▶ _Exercise directions_
Write only the number of lines in the data that include the word "yellow".

▶ _Records provided_
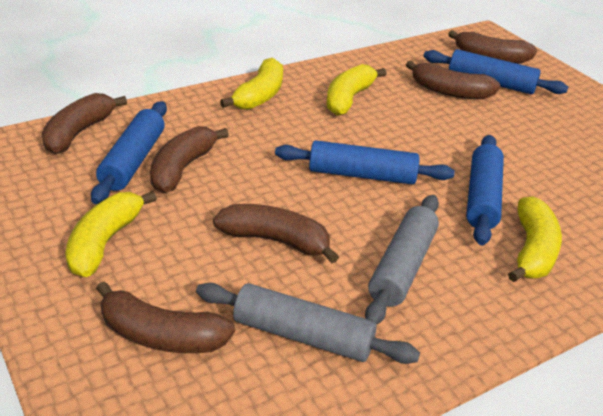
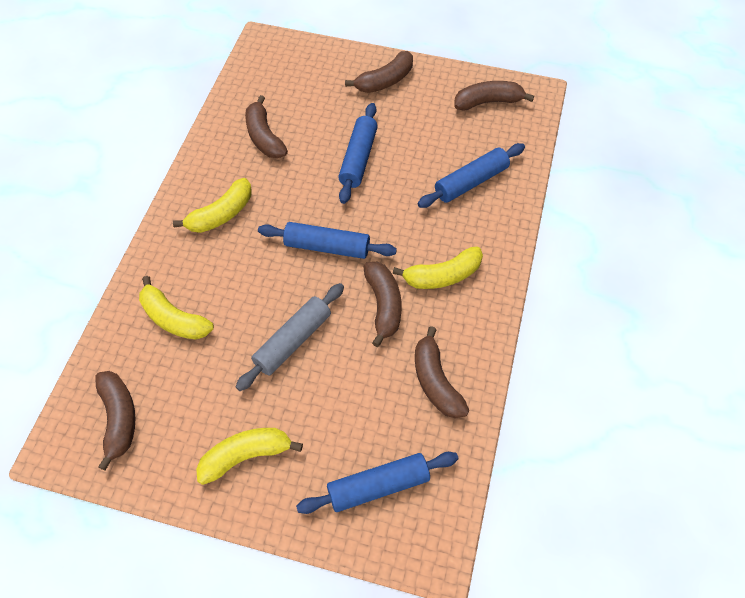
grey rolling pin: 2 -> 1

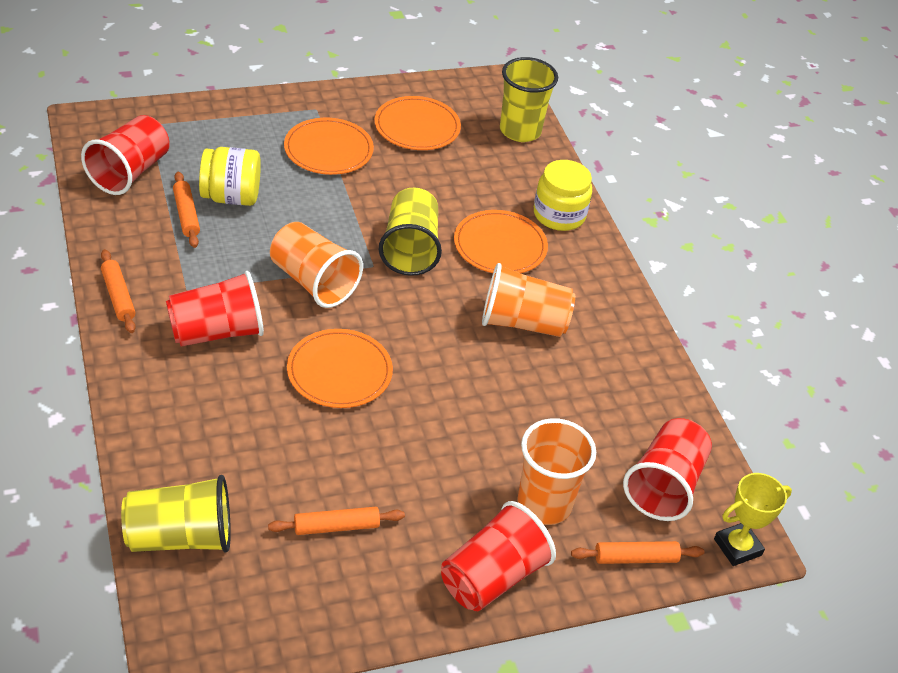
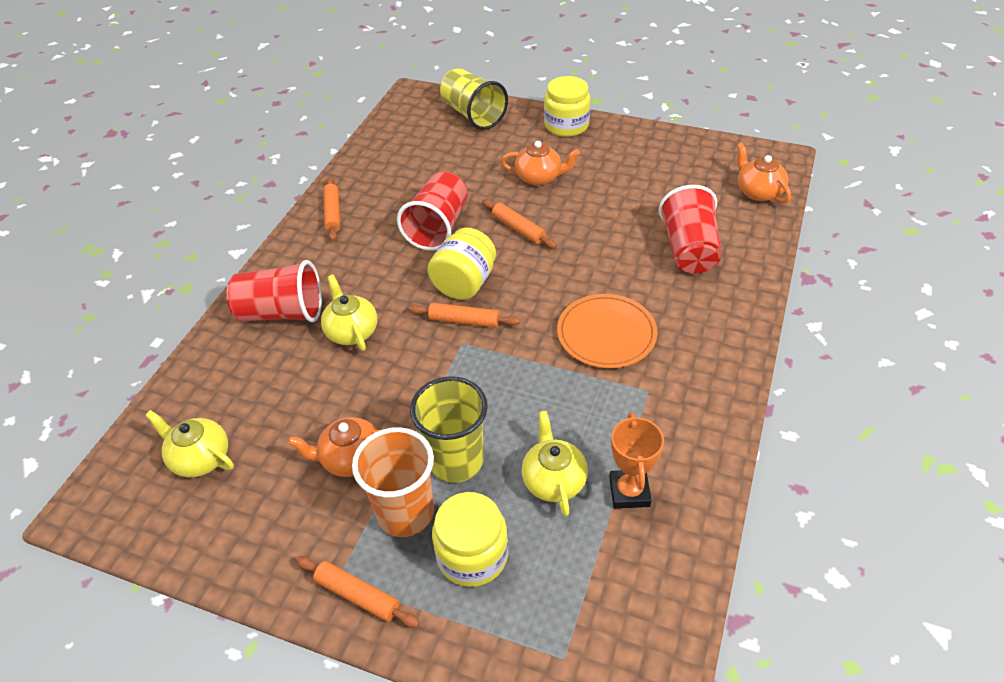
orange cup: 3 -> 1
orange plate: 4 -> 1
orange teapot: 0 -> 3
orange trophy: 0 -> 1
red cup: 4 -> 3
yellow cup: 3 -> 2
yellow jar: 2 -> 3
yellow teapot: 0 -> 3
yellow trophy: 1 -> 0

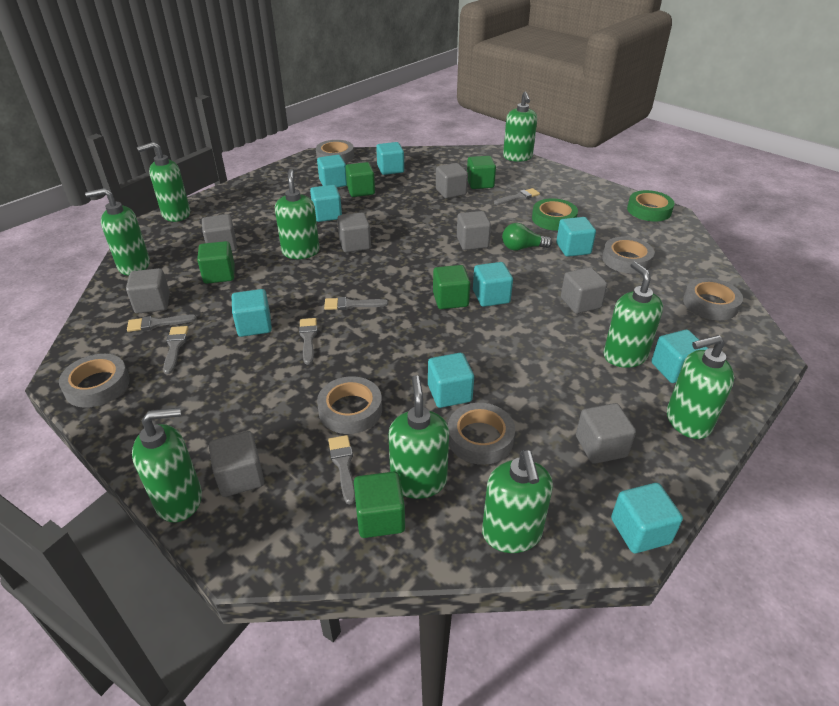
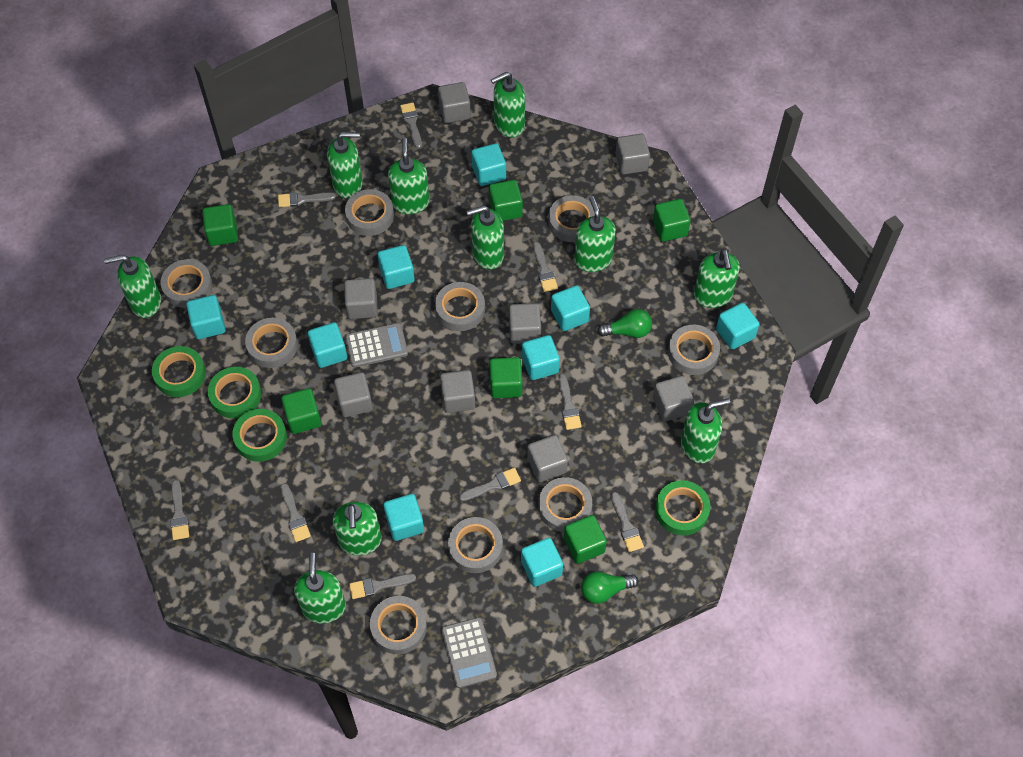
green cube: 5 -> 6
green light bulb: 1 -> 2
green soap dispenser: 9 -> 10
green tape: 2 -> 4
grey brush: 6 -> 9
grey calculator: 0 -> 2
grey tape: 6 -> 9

* * *

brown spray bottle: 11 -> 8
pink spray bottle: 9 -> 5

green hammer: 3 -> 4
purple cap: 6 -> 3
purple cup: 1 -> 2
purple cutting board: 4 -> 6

▶ _Answer space_
4